EXERCISE BRIEF -> Go through the data below and return each line where the string "none" appears.

RECORDS TO USE ->
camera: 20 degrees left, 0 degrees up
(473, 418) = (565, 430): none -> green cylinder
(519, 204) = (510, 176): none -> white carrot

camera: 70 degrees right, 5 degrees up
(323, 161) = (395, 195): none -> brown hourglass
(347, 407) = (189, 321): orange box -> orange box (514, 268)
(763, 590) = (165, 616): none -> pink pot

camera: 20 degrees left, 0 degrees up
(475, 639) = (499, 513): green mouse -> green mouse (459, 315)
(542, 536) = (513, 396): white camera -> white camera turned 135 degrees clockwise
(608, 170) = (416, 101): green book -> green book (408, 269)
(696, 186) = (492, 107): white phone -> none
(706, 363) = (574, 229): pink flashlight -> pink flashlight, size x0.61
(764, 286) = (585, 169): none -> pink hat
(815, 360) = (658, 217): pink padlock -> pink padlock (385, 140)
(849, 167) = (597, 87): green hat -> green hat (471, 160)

WRITTEN SOLUTION ->
(473, 418) = (565, 430): none -> green cylinder
(519, 204) = (510, 176): none -> white carrot
(323, 161) = (395, 195): none -> brown hourglass
(763, 590) = (165, 616): none -> pink pot
(696, 186) = (492, 107): white phone -> none
(764, 286) = (585, 169): none -> pink hat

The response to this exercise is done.